> **WORK ITEM**:
If a line in the listing below includes the word "degrees", pick it out.

> **SUPPLIED MATERIAL**:
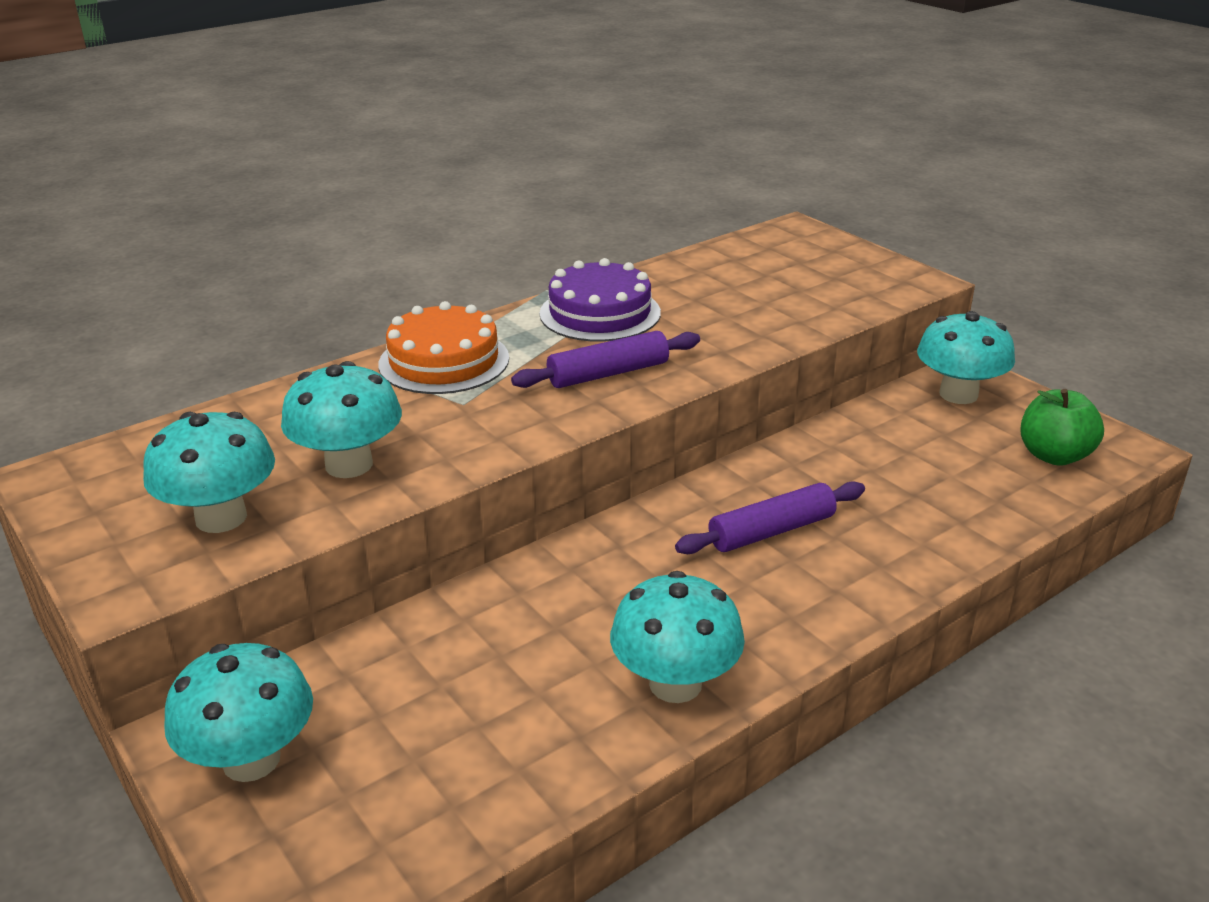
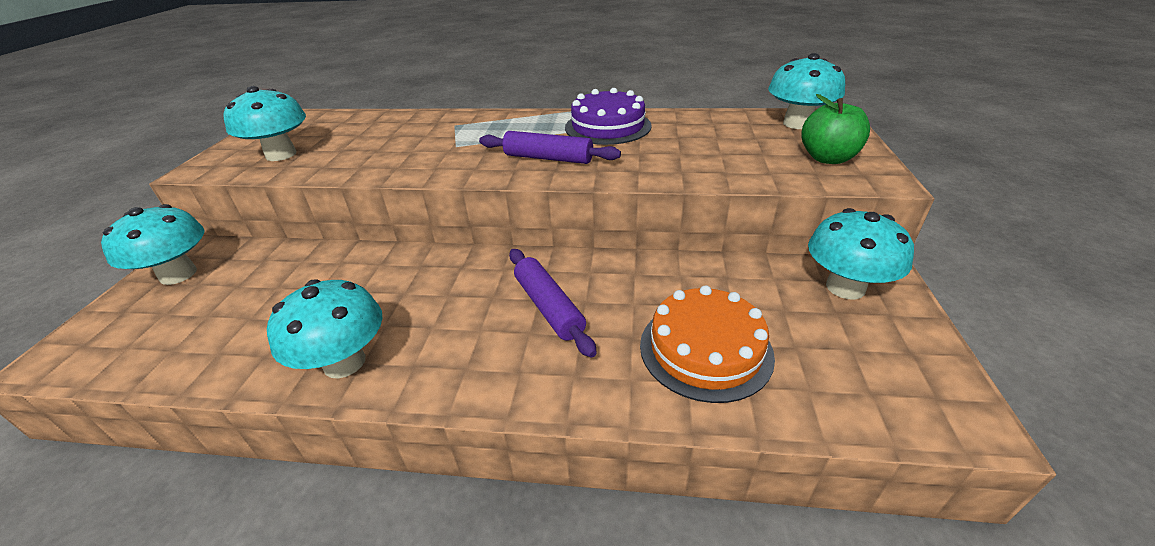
camera: 45 degrees right, 5 degrees up
(349, 465) = (360, 153): turquoise mushroom -> turquoise mushroom (797, 123)
(444, 361) = (489, 124): orange cake -> orange cake (705, 349)
(771, 531) = (549, 307): purple rolling pin -> purple rolling pin turned 45 degrees clockwise
(1054, 456) = (865, 381): green apple -> green apple (827, 158)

> **SOLUTION FOR THIS EXERCISE**:
camera: 45 degrees right, 5 degrees up
(771, 531) = (549, 307): purple rolling pin -> purple rolling pin turned 45 degrees clockwise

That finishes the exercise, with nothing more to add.